PROVIDED INFORMATION Start Marker

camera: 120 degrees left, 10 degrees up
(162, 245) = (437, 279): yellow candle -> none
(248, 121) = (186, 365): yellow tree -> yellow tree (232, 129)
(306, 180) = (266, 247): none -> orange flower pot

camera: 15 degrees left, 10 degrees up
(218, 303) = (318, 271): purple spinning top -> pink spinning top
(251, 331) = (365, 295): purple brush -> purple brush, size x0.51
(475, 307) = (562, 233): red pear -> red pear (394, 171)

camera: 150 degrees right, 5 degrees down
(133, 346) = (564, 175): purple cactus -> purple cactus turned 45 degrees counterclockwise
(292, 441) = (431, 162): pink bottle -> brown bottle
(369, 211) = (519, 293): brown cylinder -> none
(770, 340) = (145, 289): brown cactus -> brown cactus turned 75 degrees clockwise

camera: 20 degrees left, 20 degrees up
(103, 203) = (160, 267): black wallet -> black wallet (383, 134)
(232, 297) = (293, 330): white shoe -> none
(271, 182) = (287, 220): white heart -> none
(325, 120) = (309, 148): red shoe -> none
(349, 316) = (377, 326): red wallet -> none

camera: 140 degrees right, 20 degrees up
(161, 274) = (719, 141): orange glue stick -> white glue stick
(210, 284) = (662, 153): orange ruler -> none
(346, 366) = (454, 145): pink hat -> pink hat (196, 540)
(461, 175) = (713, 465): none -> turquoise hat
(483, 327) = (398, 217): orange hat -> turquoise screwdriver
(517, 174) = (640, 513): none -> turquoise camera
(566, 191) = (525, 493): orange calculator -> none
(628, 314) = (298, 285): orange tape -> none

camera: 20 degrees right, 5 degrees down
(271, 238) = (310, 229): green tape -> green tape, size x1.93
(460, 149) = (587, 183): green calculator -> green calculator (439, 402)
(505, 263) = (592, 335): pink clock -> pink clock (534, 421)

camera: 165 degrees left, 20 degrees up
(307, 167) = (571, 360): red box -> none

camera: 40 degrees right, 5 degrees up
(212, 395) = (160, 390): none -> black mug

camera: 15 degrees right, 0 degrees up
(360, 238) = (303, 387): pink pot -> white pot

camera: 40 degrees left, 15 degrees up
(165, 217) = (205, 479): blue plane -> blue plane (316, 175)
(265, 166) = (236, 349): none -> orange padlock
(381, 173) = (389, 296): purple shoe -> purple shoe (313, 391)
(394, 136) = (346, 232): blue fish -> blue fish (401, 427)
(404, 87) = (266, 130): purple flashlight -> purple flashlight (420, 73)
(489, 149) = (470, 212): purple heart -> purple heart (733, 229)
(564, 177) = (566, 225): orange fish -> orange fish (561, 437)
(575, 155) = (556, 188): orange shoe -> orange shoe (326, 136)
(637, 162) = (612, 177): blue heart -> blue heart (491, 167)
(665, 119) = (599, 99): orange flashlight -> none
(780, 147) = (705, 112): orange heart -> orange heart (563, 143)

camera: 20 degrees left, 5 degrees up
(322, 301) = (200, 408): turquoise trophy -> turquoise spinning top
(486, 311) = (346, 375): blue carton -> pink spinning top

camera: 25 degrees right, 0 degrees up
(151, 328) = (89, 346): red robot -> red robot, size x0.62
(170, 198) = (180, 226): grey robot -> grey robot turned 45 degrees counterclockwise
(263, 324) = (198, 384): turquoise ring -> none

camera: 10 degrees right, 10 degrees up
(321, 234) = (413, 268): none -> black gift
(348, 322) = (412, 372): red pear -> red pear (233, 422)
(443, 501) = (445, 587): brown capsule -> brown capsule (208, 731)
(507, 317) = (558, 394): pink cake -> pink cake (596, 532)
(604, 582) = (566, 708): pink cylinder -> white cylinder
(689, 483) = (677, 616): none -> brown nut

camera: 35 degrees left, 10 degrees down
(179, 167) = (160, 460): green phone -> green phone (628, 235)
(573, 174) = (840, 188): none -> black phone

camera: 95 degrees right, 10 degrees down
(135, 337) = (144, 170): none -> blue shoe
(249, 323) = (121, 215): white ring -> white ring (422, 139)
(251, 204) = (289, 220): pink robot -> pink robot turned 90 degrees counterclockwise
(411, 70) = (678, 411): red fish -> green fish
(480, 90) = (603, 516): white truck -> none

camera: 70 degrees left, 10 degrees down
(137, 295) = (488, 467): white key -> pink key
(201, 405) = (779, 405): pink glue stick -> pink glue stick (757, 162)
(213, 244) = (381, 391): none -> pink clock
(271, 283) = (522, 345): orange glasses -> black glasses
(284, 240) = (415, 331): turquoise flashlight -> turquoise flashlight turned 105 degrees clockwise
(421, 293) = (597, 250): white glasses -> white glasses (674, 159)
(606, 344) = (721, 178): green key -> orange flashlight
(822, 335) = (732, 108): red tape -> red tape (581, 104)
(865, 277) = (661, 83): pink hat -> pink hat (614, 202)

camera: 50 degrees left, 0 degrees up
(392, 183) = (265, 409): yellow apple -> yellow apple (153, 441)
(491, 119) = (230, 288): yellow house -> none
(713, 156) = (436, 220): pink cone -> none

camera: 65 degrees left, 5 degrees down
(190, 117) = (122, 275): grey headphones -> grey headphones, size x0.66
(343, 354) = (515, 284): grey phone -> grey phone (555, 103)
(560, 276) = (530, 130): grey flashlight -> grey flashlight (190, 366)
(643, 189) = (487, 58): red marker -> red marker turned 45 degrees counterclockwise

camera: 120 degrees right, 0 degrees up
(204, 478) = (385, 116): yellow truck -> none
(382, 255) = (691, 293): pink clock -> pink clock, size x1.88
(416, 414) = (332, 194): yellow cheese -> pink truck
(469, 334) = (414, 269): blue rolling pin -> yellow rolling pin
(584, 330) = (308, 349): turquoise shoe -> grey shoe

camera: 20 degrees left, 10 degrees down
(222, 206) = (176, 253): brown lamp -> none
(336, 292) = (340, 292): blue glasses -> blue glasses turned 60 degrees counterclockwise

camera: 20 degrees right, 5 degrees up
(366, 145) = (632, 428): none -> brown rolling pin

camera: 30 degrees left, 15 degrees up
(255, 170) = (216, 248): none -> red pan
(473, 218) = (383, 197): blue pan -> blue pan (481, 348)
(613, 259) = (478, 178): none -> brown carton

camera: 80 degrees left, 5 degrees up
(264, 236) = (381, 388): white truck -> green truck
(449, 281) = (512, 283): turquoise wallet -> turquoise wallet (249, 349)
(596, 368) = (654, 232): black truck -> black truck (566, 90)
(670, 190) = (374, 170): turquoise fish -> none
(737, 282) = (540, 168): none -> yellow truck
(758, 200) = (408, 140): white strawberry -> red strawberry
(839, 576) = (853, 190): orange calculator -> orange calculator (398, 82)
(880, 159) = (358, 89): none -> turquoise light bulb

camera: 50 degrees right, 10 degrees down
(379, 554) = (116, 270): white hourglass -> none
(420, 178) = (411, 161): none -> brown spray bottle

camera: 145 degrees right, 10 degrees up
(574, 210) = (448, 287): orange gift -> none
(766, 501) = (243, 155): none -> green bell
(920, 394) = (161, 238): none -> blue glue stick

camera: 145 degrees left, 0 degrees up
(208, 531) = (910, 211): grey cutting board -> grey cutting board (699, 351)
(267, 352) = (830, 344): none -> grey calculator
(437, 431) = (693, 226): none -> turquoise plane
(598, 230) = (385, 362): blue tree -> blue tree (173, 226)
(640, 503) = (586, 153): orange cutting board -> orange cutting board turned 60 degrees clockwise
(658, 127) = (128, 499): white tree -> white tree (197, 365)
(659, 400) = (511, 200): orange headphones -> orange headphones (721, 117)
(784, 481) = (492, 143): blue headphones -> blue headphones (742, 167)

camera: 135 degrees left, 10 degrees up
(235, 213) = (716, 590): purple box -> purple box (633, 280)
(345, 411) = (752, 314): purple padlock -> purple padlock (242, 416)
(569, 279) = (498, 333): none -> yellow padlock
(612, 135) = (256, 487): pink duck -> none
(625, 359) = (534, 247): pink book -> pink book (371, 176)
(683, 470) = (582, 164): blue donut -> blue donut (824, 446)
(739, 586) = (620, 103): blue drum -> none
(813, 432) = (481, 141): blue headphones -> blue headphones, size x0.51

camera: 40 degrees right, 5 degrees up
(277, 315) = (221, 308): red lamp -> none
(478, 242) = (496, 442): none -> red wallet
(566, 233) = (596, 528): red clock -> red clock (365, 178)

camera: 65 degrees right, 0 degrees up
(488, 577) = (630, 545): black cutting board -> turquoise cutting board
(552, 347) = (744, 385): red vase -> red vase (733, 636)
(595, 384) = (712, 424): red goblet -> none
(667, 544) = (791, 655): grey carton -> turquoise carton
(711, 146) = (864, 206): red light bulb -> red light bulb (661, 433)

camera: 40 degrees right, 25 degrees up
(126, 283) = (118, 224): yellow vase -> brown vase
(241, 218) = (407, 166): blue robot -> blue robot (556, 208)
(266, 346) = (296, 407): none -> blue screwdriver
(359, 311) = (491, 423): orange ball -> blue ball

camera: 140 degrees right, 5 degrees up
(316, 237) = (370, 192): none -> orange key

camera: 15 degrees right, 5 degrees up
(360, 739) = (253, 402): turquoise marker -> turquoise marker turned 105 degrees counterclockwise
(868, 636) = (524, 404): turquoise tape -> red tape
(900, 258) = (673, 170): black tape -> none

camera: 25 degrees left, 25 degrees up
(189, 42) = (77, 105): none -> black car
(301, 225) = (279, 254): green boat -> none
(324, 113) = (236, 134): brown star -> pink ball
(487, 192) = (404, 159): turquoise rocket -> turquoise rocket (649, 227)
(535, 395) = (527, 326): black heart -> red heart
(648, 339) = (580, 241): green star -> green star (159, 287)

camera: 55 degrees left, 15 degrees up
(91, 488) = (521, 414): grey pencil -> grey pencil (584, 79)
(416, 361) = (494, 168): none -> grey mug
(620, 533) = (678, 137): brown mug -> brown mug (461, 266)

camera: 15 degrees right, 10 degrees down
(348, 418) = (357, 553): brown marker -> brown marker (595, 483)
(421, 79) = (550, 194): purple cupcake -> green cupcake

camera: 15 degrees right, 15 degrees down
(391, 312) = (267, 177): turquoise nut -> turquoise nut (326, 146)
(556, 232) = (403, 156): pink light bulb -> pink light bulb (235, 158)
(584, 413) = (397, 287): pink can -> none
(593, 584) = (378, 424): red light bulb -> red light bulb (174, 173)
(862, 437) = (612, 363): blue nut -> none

PROVIDED INFORMATION End Marker

= TASK =
Transcribe the lines above between the line holding "camera: 50 degrees left, 0 degrees up" and the line holding "camera: 145 degrees left, 0 degrees up", inclusive, exactly as they stand and with nothing added.

= FINISHED TASK =
camera: 50 degrees left, 0 degrees up
(392, 183) = (265, 409): yellow apple -> yellow apple (153, 441)
(491, 119) = (230, 288): yellow house -> none
(713, 156) = (436, 220): pink cone -> none

camera: 65 degrees left, 5 degrees down
(190, 117) = (122, 275): grey headphones -> grey headphones, size x0.66
(343, 354) = (515, 284): grey phone -> grey phone (555, 103)
(560, 276) = (530, 130): grey flashlight -> grey flashlight (190, 366)
(643, 189) = (487, 58): red marker -> red marker turned 45 degrees counterclockwise

camera: 120 degrees right, 0 degrees up
(204, 478) = (385, 116): yellow truck -> none
(382, 255) = (691, 293): pink clock -> pink clock, size x1.88
(416, 414) = (332, 194): yellow cheese -> pink truck
(469, 334) = (414, 269): blue rolling pin -> yellow rolling pin
(584, 330) = (308, 349): turquoise shoe -> grey shoe

camera: 20 degrees left, 10 degrees down
(222, 206) = (176, 253): brown lamp -> none
(336, 292) = (340, 292): blue glasses -> blue glasses turned 60 degrees counterclockwise

camera: 20 degrees right, 5 degrees up
(366, 145) = (632, 428): none -> brown rolling pin

camera: 30 degrees left, 15 degrees up
(255, 170) = (216, 248): none -> red pan
(473, 218) = (383, 197): blue pan -> blue pan (481, 348)
(613, 259) = (478, 178): none -> brown carton

camera: 80 degrees left, 5 degrees up
(264, 236) = (381, 388): white truck -> green truck
(449, 281) = (512, 283): turquoise wallet -> turquoise wallet (249, 349)
(596, 368) = (654, 232): black truck -> black truck (566, 90)
(670, 190) = (374, 170): turquoise fish -> none
(737, 282) = (540, 168): none -> yellow truck
(758, 200) = (408, 140): white strawberry -> red strawberry
(839, 576) = (853, 190): orange calculator -> orange calculator (398, 82)
(880, 159) = (358, 89): none -> turquoise light bulb

camera: 50 degrees right, 10 degrees down
(379, 554) = (116, 270): white hourglass -> none
(420, 178) = (411, 161): none -> brown spray bottle

camera: 145 degrees right, 10 degrees up
(574, 210) = (448, 287): orange gift -> none
(766, 501) = (243, 155): none -> green bell
(920, 394) = (161, 238): none -> blue glue stick

camera: 145 degrees left, 0 degrees up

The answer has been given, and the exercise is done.